*** The data ***
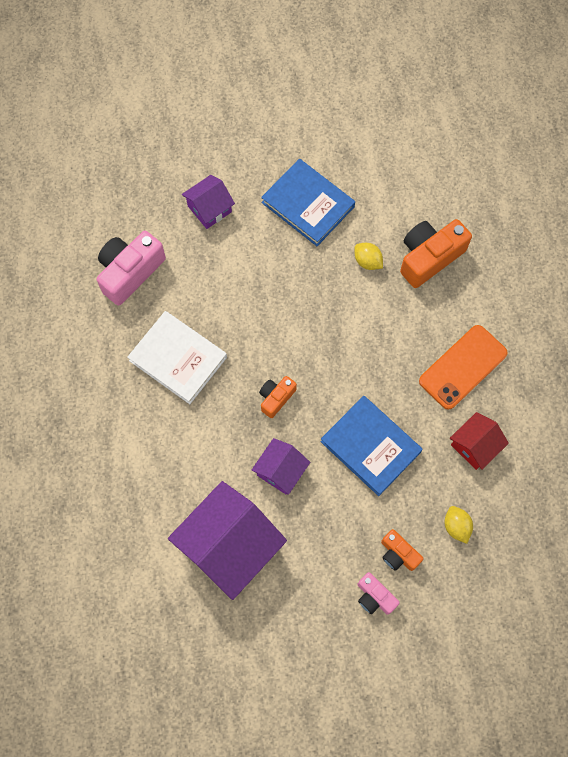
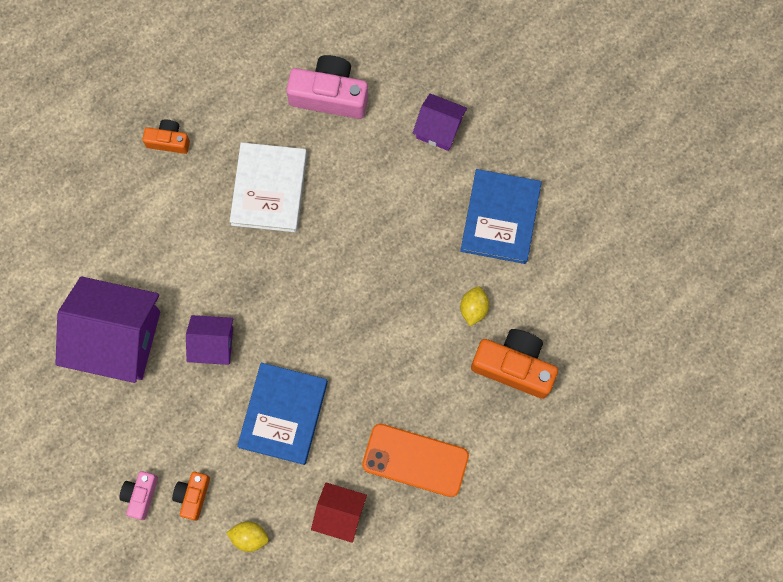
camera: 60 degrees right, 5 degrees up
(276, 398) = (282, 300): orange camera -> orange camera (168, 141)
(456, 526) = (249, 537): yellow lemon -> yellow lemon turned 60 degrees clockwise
*** End of The data ***
*** The data ***
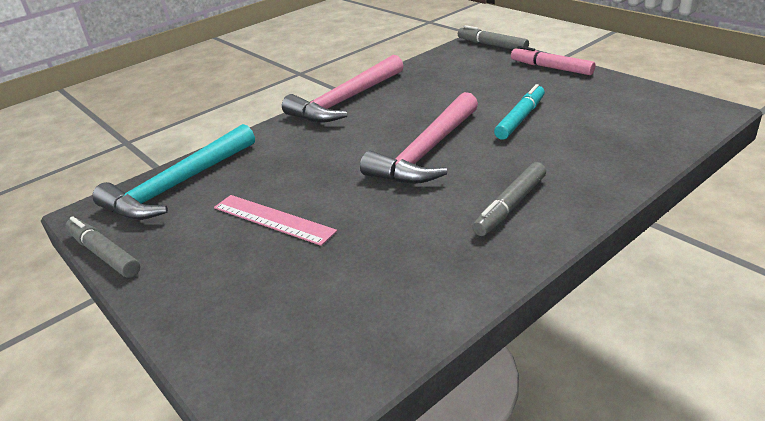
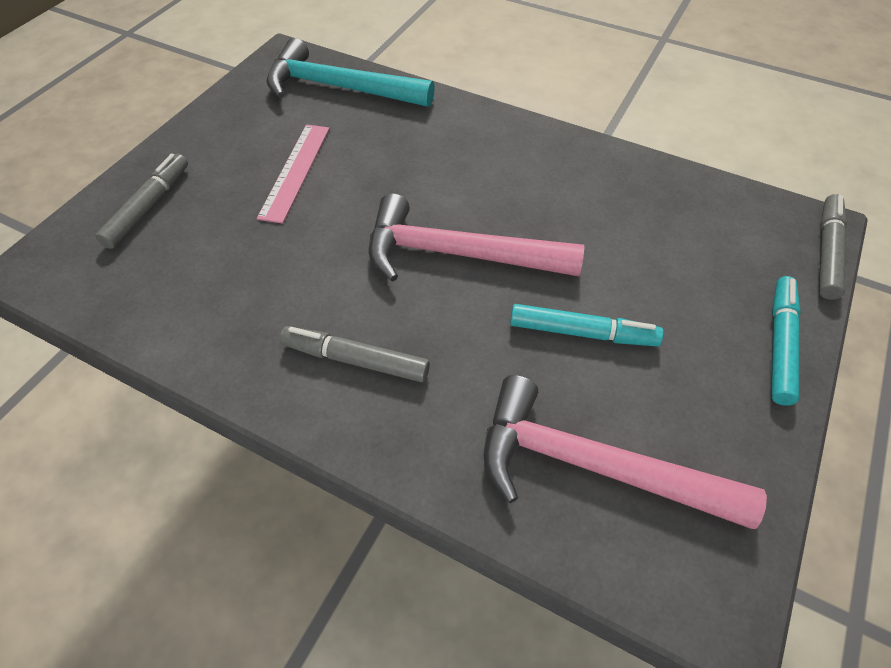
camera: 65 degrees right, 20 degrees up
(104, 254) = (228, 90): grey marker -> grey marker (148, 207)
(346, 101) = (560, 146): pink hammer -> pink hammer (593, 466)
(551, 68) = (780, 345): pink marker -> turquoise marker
*** End of The data ***
## Work to be completed
From the records above, transcribe exactly the run of lines that opens with the line holding "camera: 60 degrees right, 5 degrees up" and closes with the line holding "(456, 526) = (249, 537): yellow", both included.

## Solution to the problem
camera: 60 degrees right, 5 degrees up
(276, 398) = (282, 300): orange camera -> orange camera (168, 141)
(456, 526) = (249, 537): yellow lemon -> yellow lemon turned 60 degrees clockwise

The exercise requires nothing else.